* Action item *
Return all the lines below, exactly as they read.

(Data Opens)

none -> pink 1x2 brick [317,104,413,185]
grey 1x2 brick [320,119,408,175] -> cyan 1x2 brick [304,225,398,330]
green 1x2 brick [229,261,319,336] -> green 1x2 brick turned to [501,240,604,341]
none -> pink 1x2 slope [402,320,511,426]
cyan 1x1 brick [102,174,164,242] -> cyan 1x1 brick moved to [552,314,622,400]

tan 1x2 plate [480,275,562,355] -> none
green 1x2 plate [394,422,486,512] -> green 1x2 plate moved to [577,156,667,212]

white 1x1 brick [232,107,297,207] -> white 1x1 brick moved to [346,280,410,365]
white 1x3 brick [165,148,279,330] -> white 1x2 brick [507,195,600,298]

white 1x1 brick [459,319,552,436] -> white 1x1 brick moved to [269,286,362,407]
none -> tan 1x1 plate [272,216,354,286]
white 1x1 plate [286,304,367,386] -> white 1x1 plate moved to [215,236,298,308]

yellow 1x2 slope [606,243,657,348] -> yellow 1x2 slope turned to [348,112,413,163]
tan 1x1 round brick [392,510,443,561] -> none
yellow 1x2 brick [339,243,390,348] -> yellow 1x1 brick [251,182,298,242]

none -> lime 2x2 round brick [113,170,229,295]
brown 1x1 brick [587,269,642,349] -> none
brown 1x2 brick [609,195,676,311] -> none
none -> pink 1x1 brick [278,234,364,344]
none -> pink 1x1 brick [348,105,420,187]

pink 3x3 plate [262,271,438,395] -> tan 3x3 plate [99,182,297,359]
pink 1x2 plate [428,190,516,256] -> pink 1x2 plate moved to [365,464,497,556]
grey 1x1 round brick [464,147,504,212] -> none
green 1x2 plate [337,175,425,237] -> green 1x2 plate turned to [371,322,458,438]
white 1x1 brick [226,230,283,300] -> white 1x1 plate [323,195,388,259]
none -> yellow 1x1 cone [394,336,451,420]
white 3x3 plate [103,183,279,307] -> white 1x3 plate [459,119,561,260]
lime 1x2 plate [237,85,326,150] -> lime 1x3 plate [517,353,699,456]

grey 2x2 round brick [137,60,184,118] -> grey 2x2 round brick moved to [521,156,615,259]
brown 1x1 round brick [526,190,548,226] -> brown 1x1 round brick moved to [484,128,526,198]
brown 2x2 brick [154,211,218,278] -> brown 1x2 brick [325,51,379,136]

(Data Closes)

* Solution to the problem *
none -> pink 1x2 brick [317,104,413,185]
grey 1x2 brick [320,119,408,175] -> cyan 1x2 brick [304,225,398,330]
green 1x2 brick [229,261,319,336] -> green 1x2 brick turned to [501,240,604,341]
none -> pink 1x2 slope [402,320,511,426]
cyan 1x1 brick [102,174,164,242] -> cyan 1x1 brick moved to [552,314,622,400]

tan 1x2 plate [480,275,562,355] -> none
green 1x2 plate [394,422,486,512] -> green 1x2 plate moved to [577,156,667,212]

white 1x1 brick [232,107,297,207] -> white 1x1 brick moved to [346,280,410,365]
white 1x3 brick [165,148,279,330] -> white 1x2 brick [507,195,600,298]

white 1x1 brick [459,319,552,436] -> white 1x1 brick moved to [269,286,362,407]
none -> tan 1x1 plate [272,216,354,286]
white 1x1 plate [286,304,367,386] -> white 1x1 plate moved to [215,236,298,308]

yellow 1x2 slope [606,243,657,348] -> yellow 1x2 slope turned to [348,112,413,163]
tan 1x1 round brick [392,510,443,561] -> none
yellow 1x2 brick [339,243,390,348] -> yellow 1x1 brick [251,182,298,242]

none -> lime 2x2 round brick [113,170,229,295]
brown 1x1 brick [587,269,642,349] -> none
brown 1x2 brick [609,195,676,311] -> none
none -> pink 1x1 brick [278,234,364,344]
none -> pink 1x1 brick [348,105,420,187]

pink 3x3 plate [262,271,438,395] -> tan 3x3 plate [99,182,297,359]
pink 1x2 plate [428,190,516,256] -> pink 1x2 plate moved to [365,464,497,556]
grey 1x1 round brick [464,147,504,212] -> none
green 1x2 plate [337,175,425,237] -> green 1x2 plate turned to [371,322,458,438]
white 1x1 brick [226,230,283,300] -> white 1x1 plate [323,195,388,259]
none -> yellow 1x1 cone [394,336,451,420]
white 3x3 plate [103,183,279,307] -> white 1x3 plate [459,119,561,260]
lime 1x2 plate [237,85,326,150] -> lime 1x3 plate [517,353,699,456]

grey 2x2 round brick [137,60,184,118] -> grey 2x2 round brick moved to [521,156,615,259]
brown 1x1 round brick [526,190,548,226] -> brown 1x1 round brick moved to [484,128,526,198]
brown 2x2 brick [154,211,218,278] -> brown 1x2 brick [325,51,379,136]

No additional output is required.